# PROBLEM
Go through the listing and copy each line that has the string "none" in it.

# DATASET ENTRIES
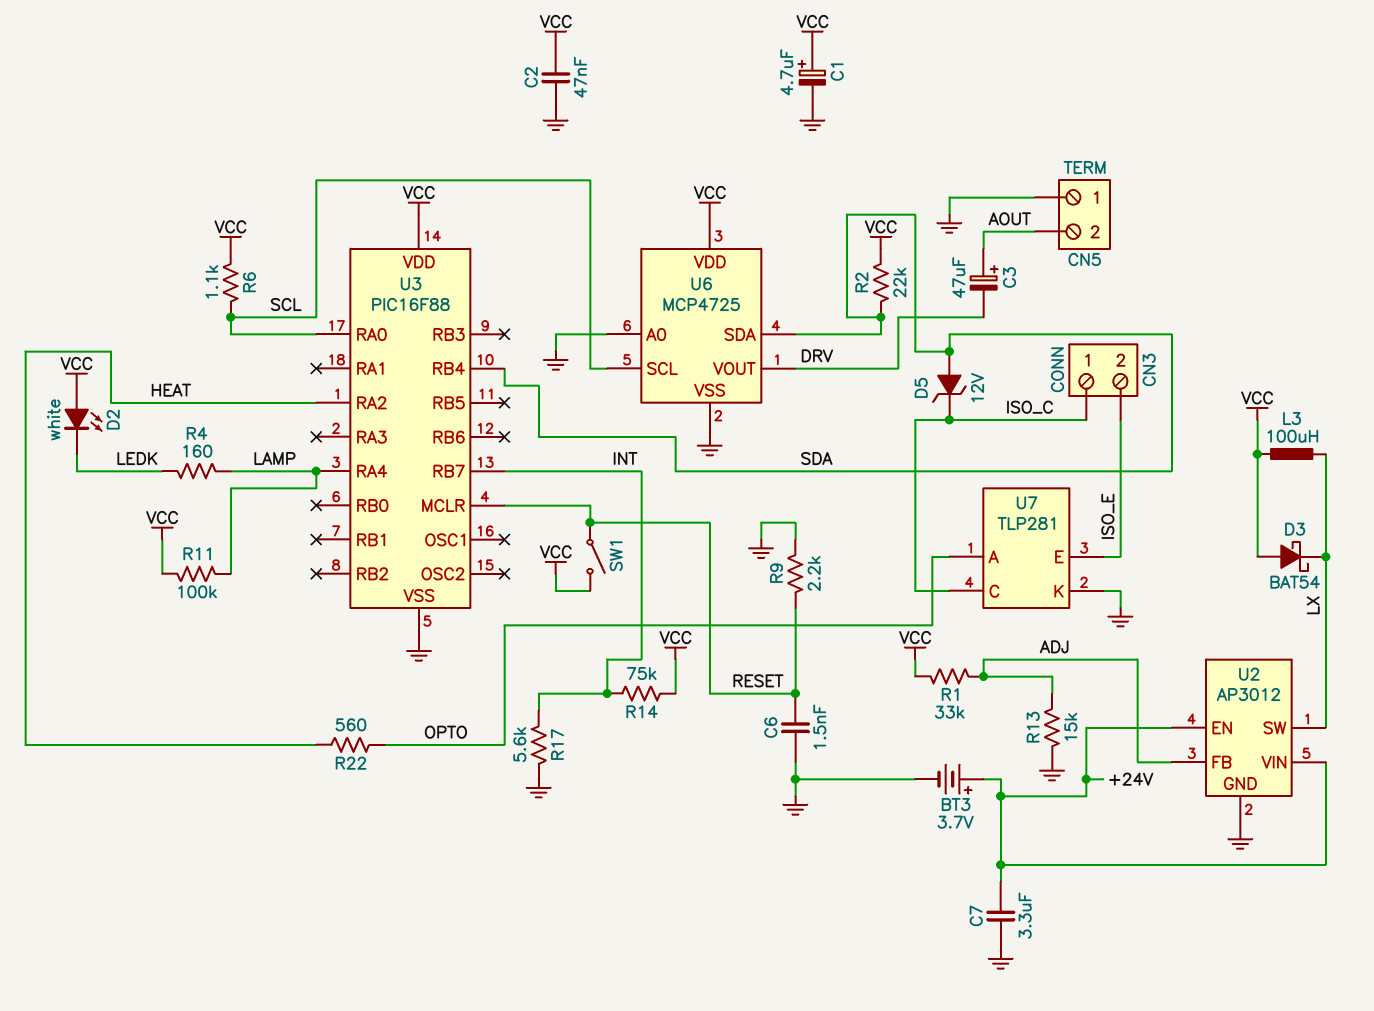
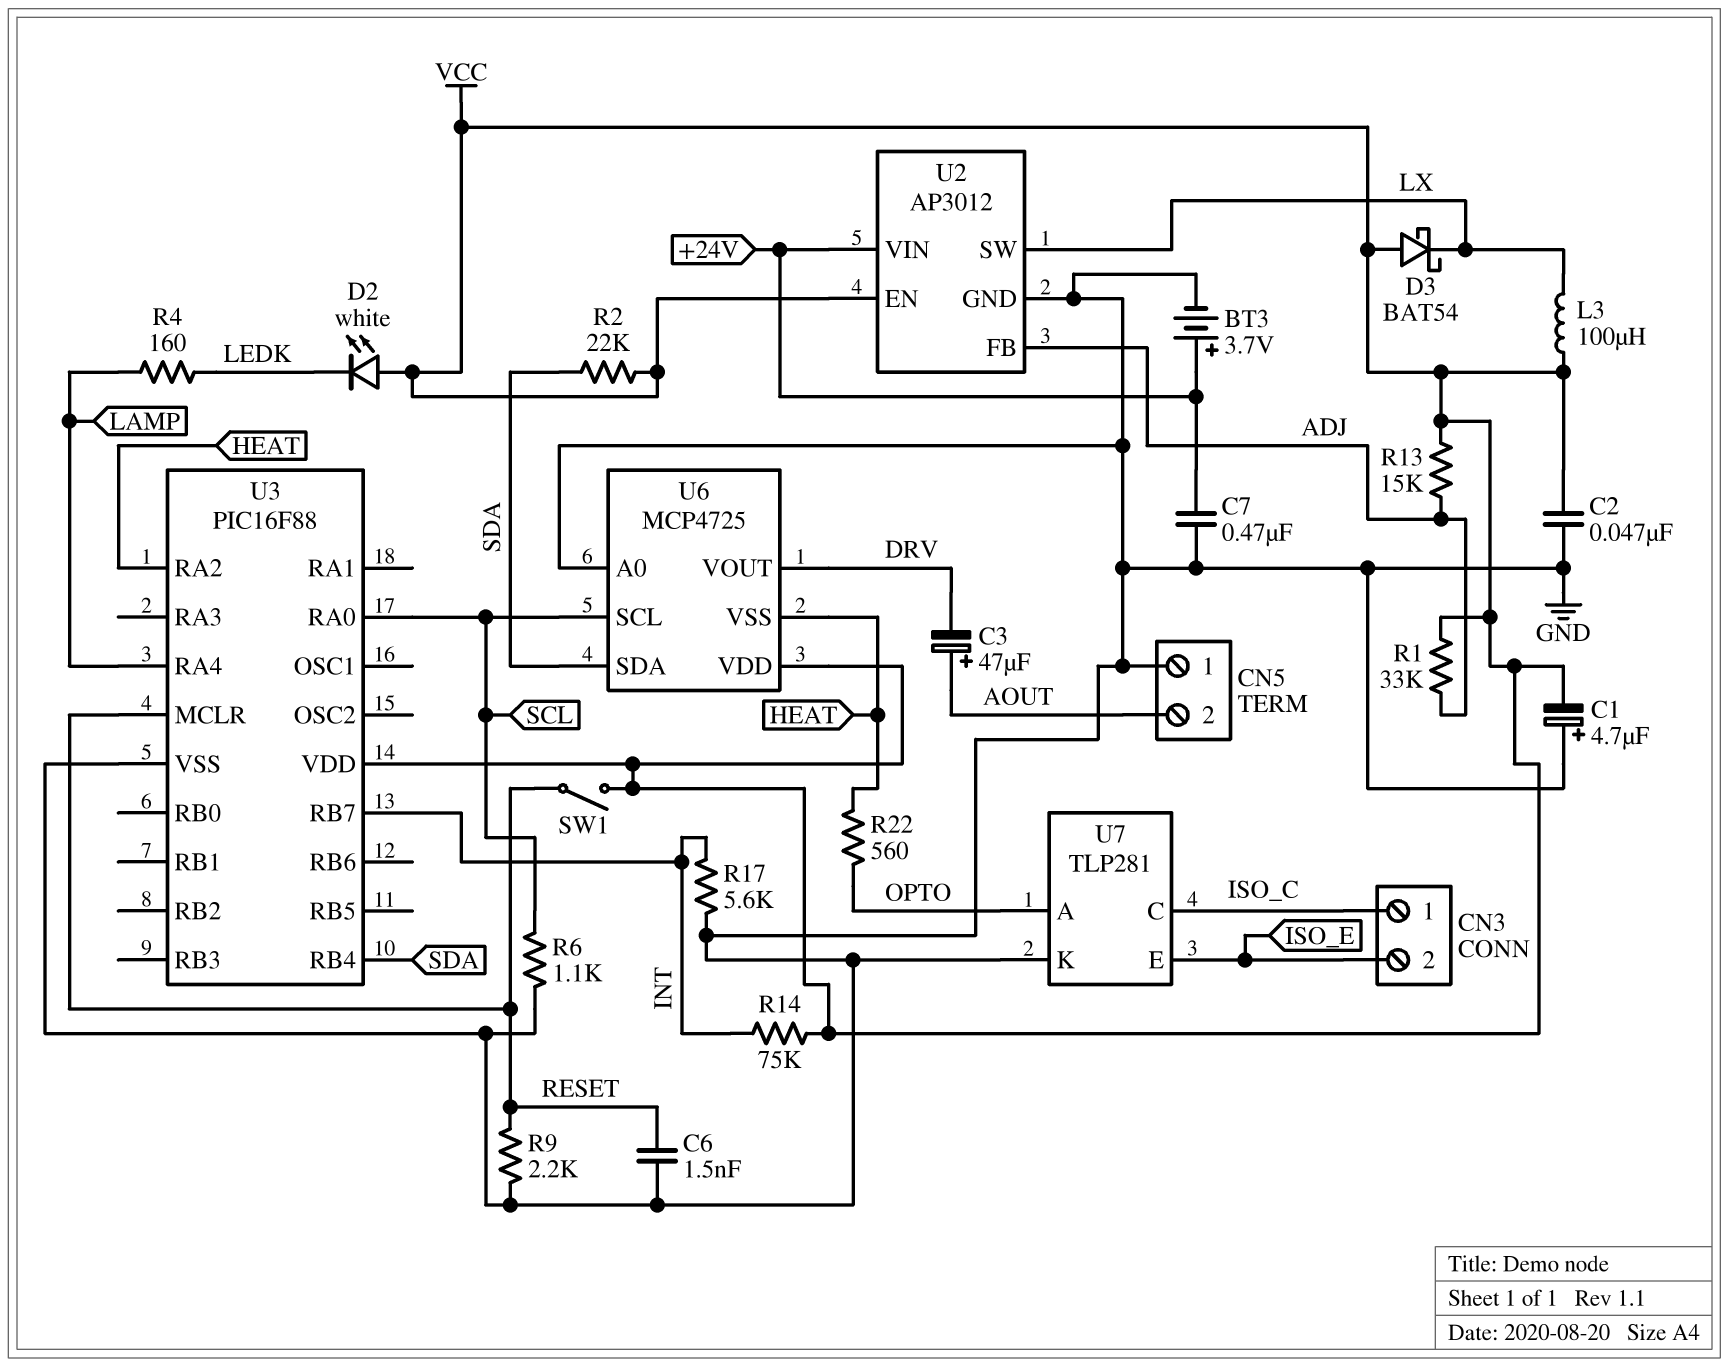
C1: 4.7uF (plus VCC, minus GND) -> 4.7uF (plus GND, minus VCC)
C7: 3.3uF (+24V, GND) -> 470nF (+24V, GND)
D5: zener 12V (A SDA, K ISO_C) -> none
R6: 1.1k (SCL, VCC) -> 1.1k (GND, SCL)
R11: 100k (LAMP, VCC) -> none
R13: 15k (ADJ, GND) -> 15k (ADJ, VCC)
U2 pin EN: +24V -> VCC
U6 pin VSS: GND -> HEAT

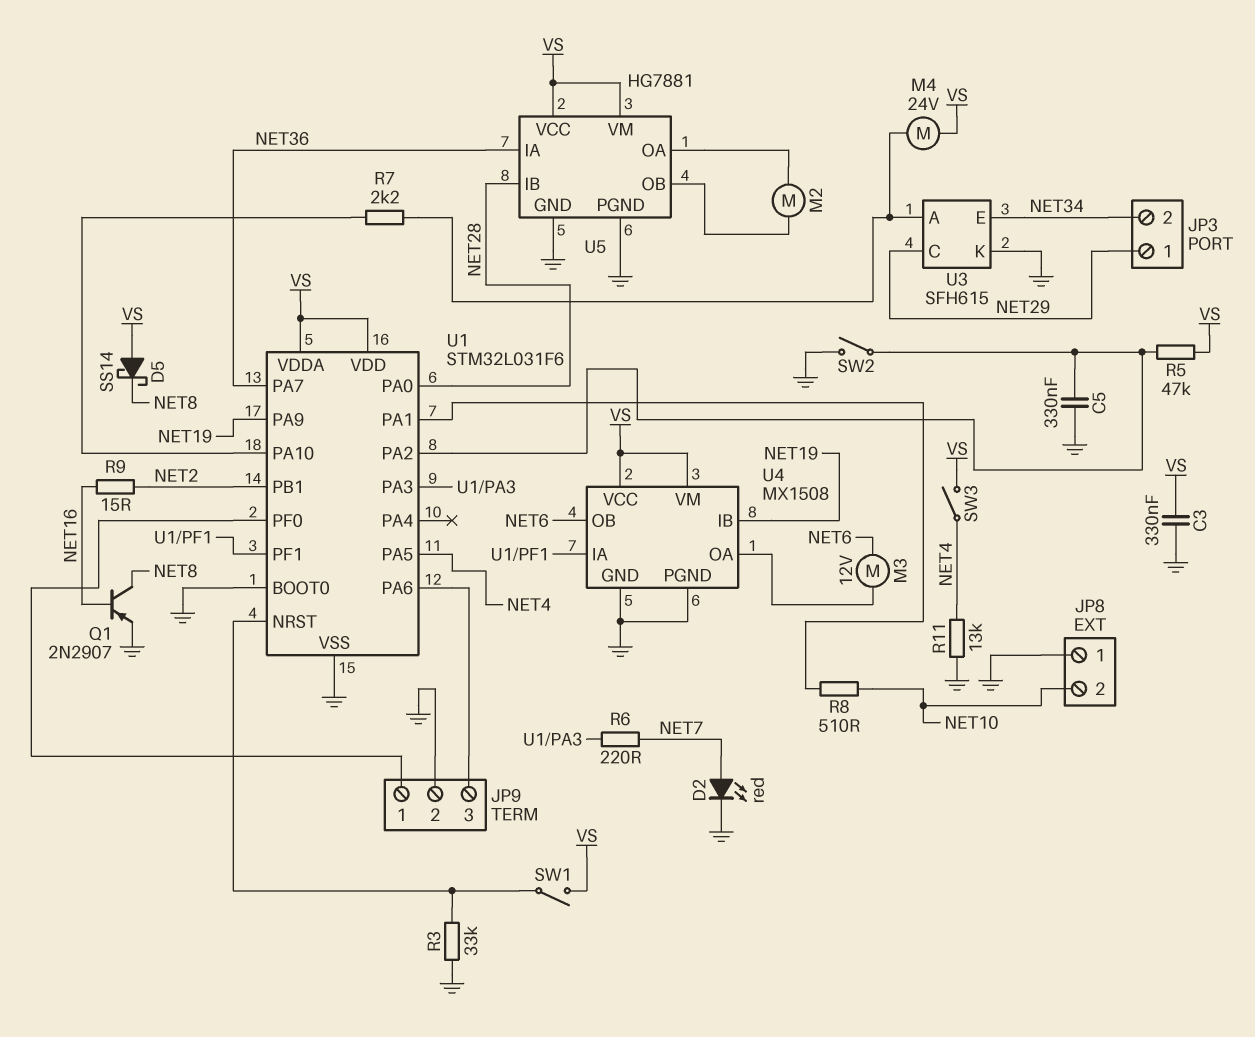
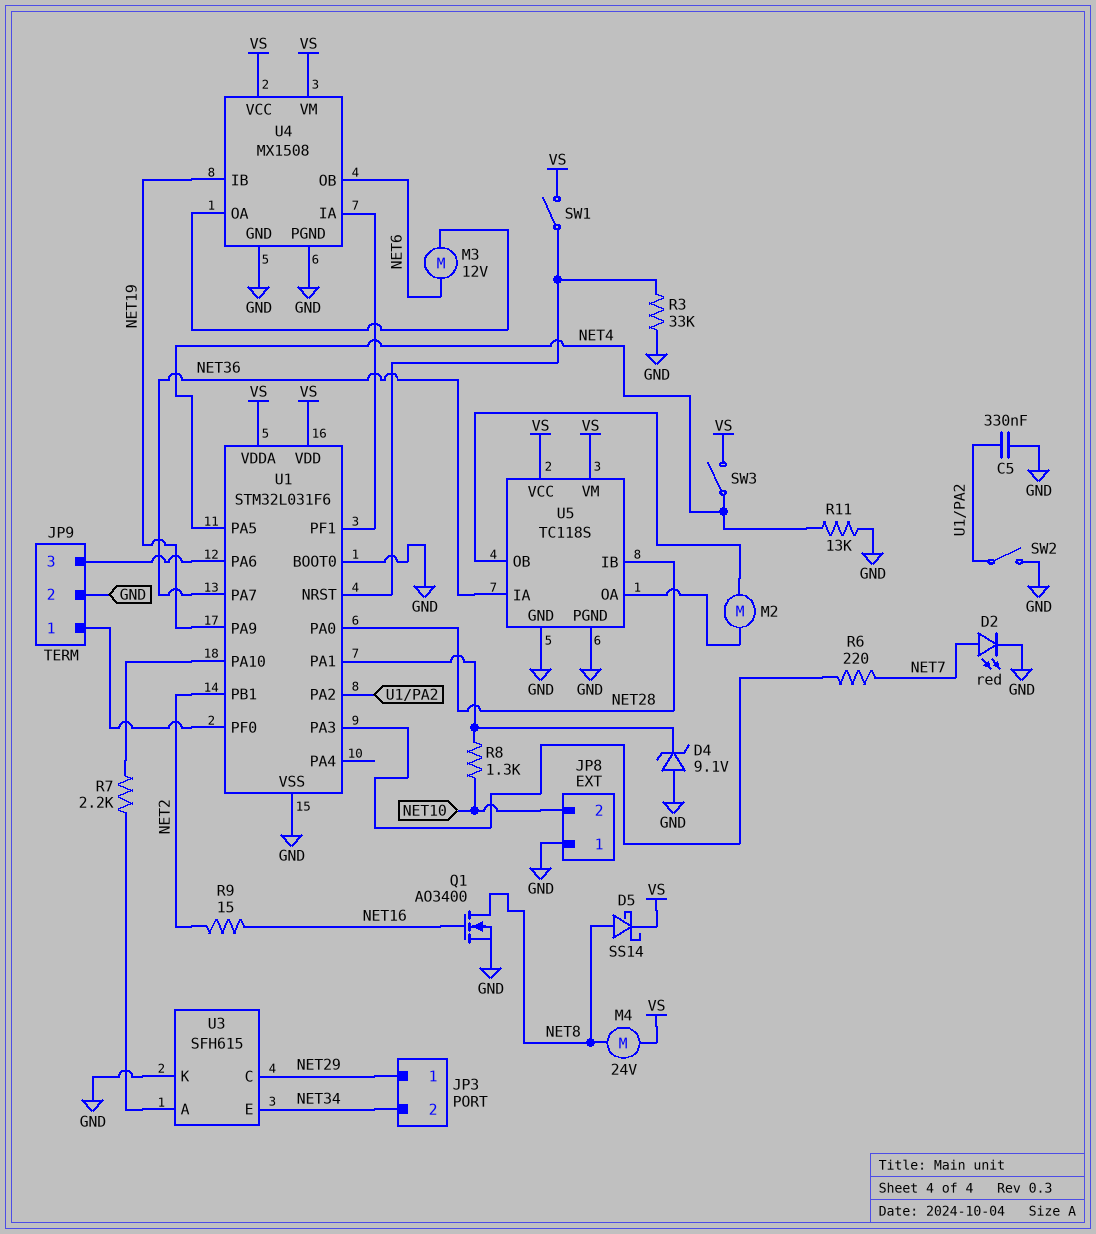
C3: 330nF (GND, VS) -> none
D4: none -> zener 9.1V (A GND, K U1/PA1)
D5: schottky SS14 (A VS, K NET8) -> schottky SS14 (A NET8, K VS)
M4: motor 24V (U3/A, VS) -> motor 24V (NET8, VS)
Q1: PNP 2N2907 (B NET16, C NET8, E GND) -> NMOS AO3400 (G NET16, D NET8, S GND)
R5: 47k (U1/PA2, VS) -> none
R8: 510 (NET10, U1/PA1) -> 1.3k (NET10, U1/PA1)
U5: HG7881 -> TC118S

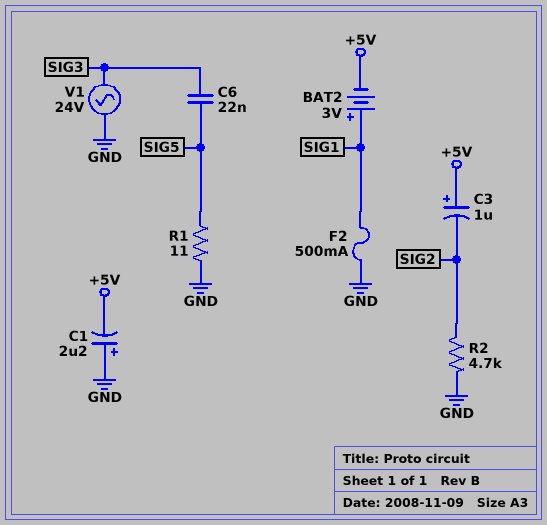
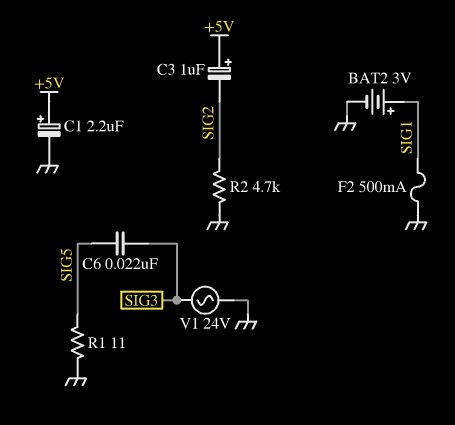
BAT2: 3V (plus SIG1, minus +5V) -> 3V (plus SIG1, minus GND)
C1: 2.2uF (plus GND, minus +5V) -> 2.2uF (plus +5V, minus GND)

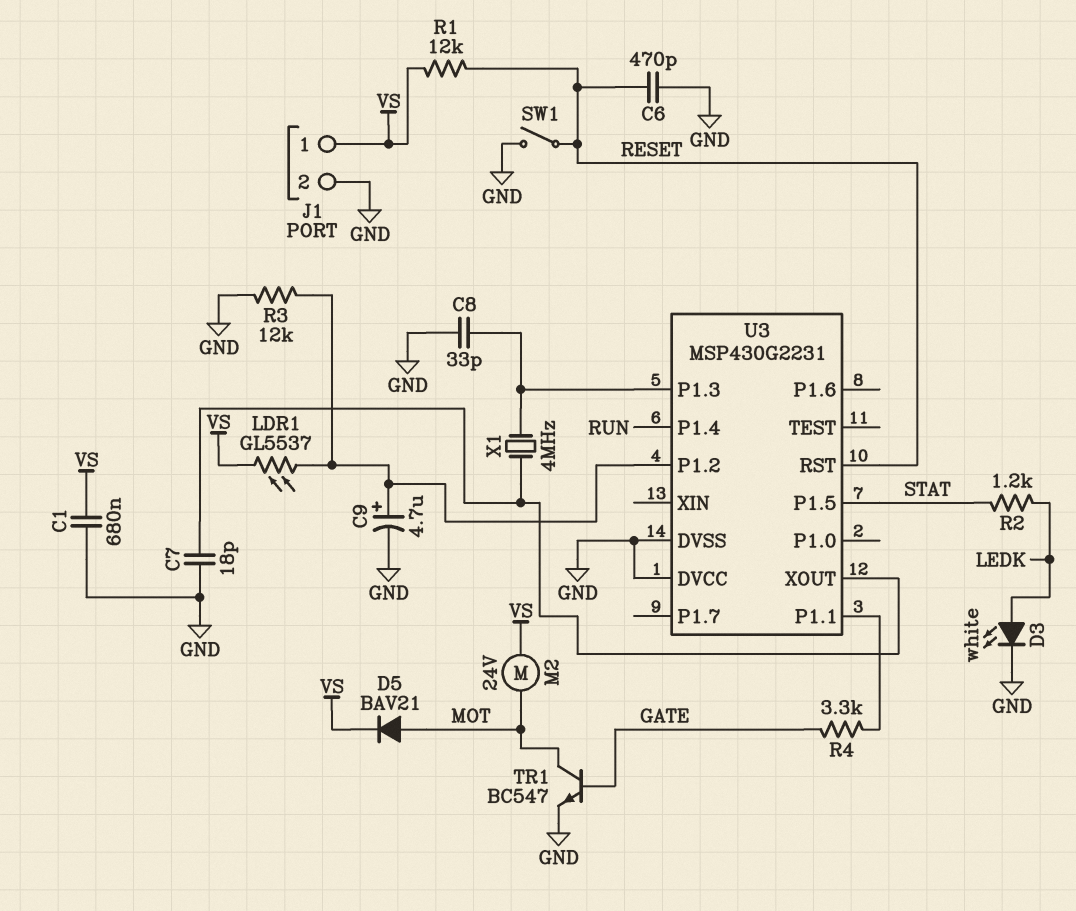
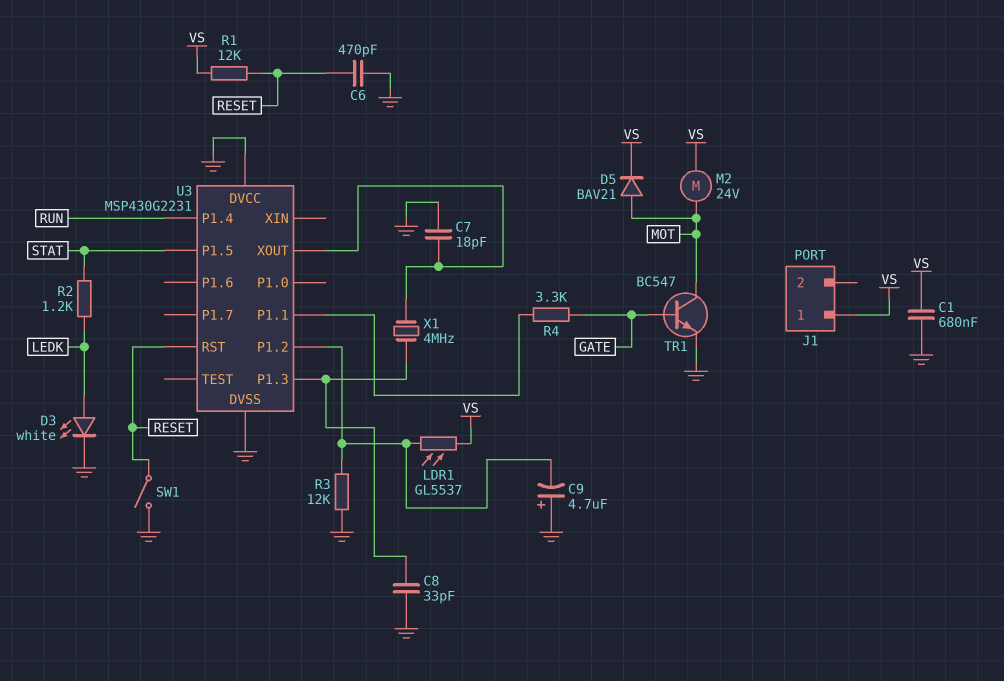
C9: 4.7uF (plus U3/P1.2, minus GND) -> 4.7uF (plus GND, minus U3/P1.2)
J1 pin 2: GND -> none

# WRITTEN SOLUTION
D5: zener 12V (A SDA, K ISO_C) -> none
R11: 100k (LAMP, VCC) -> none
C3: 330nF (GND, VS) -> none
D4: none -> zener 9.1V (A GND, K U1/PA1)
R5: 47k (U1/PA2, VS) -> none
J1 pin 2: GND -> none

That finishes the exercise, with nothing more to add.